» **Written instruction**
Pull out every line of the rows below that contains the string "kern". Letter case counts.

» **Input records**
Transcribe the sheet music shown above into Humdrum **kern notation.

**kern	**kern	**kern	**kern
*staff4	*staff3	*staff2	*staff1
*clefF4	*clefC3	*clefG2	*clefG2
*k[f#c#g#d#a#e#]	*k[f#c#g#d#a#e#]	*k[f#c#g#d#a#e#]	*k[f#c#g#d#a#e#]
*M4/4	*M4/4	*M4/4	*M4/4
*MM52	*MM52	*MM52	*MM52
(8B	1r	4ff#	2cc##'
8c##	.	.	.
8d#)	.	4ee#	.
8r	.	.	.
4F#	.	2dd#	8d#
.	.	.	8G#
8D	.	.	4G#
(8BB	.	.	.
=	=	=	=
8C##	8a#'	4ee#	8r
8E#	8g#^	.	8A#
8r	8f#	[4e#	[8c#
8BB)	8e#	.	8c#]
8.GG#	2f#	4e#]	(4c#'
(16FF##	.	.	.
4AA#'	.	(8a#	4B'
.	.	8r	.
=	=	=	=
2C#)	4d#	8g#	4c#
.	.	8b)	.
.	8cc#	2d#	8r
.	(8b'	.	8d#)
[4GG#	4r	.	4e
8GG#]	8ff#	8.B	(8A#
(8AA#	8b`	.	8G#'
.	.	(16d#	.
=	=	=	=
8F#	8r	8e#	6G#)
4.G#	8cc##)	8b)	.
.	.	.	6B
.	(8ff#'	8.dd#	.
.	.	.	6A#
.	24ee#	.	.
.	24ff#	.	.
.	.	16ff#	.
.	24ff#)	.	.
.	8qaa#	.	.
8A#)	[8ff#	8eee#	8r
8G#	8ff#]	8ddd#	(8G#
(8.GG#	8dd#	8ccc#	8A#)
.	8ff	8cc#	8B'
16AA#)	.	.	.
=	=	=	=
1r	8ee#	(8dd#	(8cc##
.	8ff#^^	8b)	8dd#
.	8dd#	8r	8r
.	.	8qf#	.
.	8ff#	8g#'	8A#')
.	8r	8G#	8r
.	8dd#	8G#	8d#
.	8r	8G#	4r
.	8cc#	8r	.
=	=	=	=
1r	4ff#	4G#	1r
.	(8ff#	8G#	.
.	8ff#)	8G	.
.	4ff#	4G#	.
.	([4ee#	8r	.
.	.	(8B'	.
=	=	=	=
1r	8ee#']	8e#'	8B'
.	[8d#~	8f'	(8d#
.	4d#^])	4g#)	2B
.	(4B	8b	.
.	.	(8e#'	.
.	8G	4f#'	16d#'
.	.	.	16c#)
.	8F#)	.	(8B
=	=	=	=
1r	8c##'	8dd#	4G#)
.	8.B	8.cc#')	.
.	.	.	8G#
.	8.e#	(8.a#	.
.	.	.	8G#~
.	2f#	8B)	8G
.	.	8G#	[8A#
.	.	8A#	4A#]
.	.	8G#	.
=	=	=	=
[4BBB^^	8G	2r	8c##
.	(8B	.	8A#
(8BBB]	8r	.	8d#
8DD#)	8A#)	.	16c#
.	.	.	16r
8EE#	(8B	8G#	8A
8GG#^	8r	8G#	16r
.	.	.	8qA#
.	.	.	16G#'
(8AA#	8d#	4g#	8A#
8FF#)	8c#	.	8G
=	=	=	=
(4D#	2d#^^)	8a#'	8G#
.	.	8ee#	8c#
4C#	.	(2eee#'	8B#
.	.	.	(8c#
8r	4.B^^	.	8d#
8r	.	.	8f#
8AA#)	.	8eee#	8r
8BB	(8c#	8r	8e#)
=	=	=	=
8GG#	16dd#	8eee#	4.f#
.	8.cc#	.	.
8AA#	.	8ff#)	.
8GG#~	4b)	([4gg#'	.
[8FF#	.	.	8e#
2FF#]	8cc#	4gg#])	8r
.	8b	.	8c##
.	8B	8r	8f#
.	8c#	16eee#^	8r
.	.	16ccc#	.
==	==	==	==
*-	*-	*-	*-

» **Answer for the task**
Transcribe the sheet music shown above into Humdrum **kern notation.
**kern	**kern	**kern	**kern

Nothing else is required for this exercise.